**TASK TO CARRY OUT**
All of the entries below are to be retyped exactly.

**RECORDS SUPPLIED**
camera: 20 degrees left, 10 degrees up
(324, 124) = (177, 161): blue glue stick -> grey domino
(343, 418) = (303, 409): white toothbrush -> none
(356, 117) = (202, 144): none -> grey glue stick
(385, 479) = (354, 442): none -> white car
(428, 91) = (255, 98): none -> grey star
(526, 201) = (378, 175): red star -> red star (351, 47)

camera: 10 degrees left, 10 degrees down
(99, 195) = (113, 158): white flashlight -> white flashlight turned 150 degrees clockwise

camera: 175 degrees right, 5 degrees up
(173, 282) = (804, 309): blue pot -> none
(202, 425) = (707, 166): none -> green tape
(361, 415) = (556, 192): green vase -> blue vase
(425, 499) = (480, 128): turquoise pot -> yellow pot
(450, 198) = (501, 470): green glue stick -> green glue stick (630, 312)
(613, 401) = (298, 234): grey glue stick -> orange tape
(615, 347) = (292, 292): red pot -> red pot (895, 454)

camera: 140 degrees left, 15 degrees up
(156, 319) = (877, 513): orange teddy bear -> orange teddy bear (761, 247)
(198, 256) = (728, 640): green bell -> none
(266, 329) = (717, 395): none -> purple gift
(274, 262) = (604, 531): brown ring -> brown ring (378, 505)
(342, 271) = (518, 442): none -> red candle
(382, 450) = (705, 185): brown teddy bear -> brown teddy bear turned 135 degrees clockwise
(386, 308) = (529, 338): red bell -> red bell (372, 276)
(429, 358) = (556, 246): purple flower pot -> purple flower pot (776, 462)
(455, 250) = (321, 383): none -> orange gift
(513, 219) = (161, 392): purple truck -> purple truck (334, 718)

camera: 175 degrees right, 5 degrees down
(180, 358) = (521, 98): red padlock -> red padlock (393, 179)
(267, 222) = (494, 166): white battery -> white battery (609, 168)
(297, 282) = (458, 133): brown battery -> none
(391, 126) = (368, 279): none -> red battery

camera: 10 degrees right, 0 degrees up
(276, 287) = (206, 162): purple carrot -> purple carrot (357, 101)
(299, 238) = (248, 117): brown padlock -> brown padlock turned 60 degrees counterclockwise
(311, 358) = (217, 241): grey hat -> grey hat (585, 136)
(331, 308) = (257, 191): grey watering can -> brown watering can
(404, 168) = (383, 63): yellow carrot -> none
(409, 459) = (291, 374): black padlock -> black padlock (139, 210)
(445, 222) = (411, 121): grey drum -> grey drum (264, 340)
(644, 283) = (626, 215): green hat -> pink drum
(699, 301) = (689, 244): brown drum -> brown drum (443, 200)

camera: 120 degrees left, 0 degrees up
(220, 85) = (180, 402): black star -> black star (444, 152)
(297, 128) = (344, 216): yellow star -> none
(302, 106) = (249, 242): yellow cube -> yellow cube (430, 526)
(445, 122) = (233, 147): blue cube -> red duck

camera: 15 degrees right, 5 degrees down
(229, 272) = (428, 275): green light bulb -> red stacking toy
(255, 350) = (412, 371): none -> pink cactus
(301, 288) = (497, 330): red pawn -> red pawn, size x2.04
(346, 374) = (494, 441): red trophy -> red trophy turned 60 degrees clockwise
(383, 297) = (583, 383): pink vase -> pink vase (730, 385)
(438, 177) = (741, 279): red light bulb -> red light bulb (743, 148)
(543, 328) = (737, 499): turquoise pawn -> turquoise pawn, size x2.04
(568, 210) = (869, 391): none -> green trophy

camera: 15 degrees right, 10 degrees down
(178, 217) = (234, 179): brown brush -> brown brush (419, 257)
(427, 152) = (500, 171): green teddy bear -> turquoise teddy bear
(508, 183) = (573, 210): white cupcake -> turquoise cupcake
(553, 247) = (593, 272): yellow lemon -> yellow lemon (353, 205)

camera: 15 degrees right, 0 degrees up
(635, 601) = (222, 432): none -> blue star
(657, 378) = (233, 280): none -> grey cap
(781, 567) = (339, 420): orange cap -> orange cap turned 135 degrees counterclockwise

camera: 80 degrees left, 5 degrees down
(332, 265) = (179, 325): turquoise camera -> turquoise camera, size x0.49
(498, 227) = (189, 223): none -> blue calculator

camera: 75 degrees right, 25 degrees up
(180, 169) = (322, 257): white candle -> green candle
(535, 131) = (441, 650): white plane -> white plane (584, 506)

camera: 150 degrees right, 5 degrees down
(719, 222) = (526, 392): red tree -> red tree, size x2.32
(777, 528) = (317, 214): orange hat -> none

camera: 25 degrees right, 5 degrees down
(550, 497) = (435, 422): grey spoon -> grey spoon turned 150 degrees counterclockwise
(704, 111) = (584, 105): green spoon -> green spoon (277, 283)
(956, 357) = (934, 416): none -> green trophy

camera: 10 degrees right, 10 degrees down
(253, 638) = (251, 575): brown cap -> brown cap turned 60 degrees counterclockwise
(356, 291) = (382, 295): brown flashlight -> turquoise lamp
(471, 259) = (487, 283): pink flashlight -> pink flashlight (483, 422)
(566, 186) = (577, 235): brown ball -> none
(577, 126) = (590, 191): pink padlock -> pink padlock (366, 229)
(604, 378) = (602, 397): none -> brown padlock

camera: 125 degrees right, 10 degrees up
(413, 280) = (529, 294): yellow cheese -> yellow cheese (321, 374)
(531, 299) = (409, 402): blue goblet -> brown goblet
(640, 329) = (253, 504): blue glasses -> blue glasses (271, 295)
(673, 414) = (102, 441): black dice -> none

**TASK RESULT**
camera: 20 degrees left, 10 degrees up
(324, 124) = (177, 161): blue glue stick -> grey domino
(343, 418) = (303, 409): white toothbrush -> none
(356, 117) = (202, 144): none -> grey glue stick
(385, 479) = (354, 442): none -> white car
(428, 91) = (255, 98): none -> grey star
(526, 201) = (378, 175): red star -> red star (351, 47)

camera: 10 degrees left, 10 degrees down
(99, 195) = (113, 158): white flashlight -> white flashlight turned 150 degrees clockwise

camera: 175 degrees right, 5 degrees up
(173, 282) = (804, 309): blue pot -> none
(202, 425) = (707, 166): none -> green tape
(361, 415) = (556, 192): green vase -> blue vase
(425, 499) = (480, 128): turquoise pot -> yellow pot
(450, 198) = (501, 470): green glue stick -> green glue stick (630, 312)
(613, 401) = (298, 234): grey glue stick -> orange tape
(615, 347) = (292, 292): red pot -> red pot (895, 454)

camera: 140 degrees left, 15 degrees up
(156, 319) = (877, 513): orange teddy bear -> orange teddy bear (761, 247)
(198, 256) = (728, 640): green bell -> none
(266, 329) = (717, 395): none -> purple gift
(274, 262) = (604, 531): brown ring -> brown ring (378, 505)
(342, 271) = (518, 442): none -> red candle
(382, 450) = (705, 185): brown teddy bear -> brown teddy bear turned 135 degrees clockwise
(386, 308) = (529, 338): red bell -> red bell (372, 276)
(429, 358) = (556, 246): purple flower pot -> purple flower pot (776, 462)
(455, 250) = (321, 383): none -> orange gift
(513, 219) = (161, 392): purple truck -> purple truck (334, 718)

camera: 175 degrees right, 5 degrees down
(180, 358) = (521, 98): red padlock -> red padlock (393, 179)
(267, 222) = (494, 166): white battery -> white battery (609, 168)
(297, 282) = (458, 133): brown battery -> none
(391, 126) = (368, 279): none -> red battery

camera: 10 degrees right, 0 degrees up
(276, 287) = (206, 162): purple carrot -> purple carrot (357, 101)
(299, 238) = (248, 117): brown padlock -> brown padlock turned 60 degrees counterclockwise
(311, 358) = (217, 241): grey hat -> grey hat (585, 136)
(331, 308) = (257, 191): grey watering can -> brown watering can
(404, 168) = (383, 63): yellow carrot -> none
(409, 459) = (291, 374): black padlock -> black padlock (139, 210)
(445, 222) = (411, 121): grey drum -> grey drum (264, 340)
(644, 283) = (626, 215): green hat -> pink drum
(699, 301) = (689, 244): brown drum -> brown drum (443, 200)

camera: 120 degrees left, 0 degrees up
(220, 85) = (180, 402): black star -> black star (444, 152)
(297, 128) = (344, 216): yellow star -> none
(302, 106) = (249, 242): yellow cube -> yellow cube (430, 526)
(445, 122) = (233, 147): blue cube -> red duck

camera: 15 degrees right, 5 degrees down
(229, 272) = (428, 275): green light bulb -> red stacking toy
(255, 350) = (412, 371): none -> pink cactus
(301, 288) = (497, 330): red pawn -> red pawn, size x2.04
(346, 374) = (494, 441): red trophy -> red trophy turned 60 degrees clockwise
(383, 297) = (583, 383): pink vase -> pink vase (730, 385)
(438, 177) = (741, 279): red light bulb -> red light bulb (743, 148)
(543, 328) = (737, 499): turquoise pawn -> turquoise pawn, size x2.04
(568, 210) = (869, 391): none -> green trophy

camera: 15 degrees right, 10 degrees down
(178, 217) = (234, 179): brown brush -> brown brush (419, 257)
(427, 152) = (500, 171): green teddy bear -> turquoise teddy bear
(508, 183) = (573, 210): white cupcake -> turquoise cupcake
(553, 247) = (593, 272): yellow lemon -> yellow lemon (353, 205)

camera: 15 degrees right, 0 degrees up
(635, 601) = (222, 432): none -> blue star
(657, 378) = (233, 280): none -> grey cap
(781, 567) = (339, 420): orange cap -> orange cap turned 135 degrees counterclockwise

camera: 80 degrees left, 5 degrees down
(332, 265) = (179, 325): turquoise camera -> turquoise camera, size x0.49
(498, 227) = (189, 223): none -> blue calculator

camera: 75 degrees right, 25 degrees up
(180, 169) = (322, 257): white candle -> green candle
(535, 131) = (441, 650): white plane -> white plane (584, 506)

camera: 150 degrees right, 5 degrees down
(719, 222) = (526, 392): red tree -> red tree, size x2.32
(777, 528) = (317, 214): orange hat -> none

camera: 25 degrees right, 5 degrees down
(550, 497) = (435, 422): grey spoon -> grey spoon turned 150 degrees counterclockwise
(704, 111) = (584, 105): green spoon -> green spoon (277, 283)
(956, 357) = (934, 416): none -> green trophy

camera: 10 degrees right, 10 degrees down
(253, 638) = (251, 575): brown cap -> brown cap turned 60 degrees counterclockwise
(356, 291) = (382, 295): brown flashlight -> turquoise lamp
(471, 259) = (487, 283): pink flashlight -> pink flashlight (483, 422)
(566, 186) = (577, 235): brown ball -> none
(577, 126) = (590, 191): pink padlock -> pink padlock (366, 229)
(604, 378) = (602, 397): none -> brown padlock

camera: 125 degrees right, 10 degrees up
(413, 280) = (529, 294): yellow cheese -> yellow cheese (321, 374)
(531, 299) = (409, 402): blue goblet -> brown goblet
(640, 329) = (253, 504): blue glasses -> blue glasses (271, 295)
(673, 414) = (102, 441): black dice -> none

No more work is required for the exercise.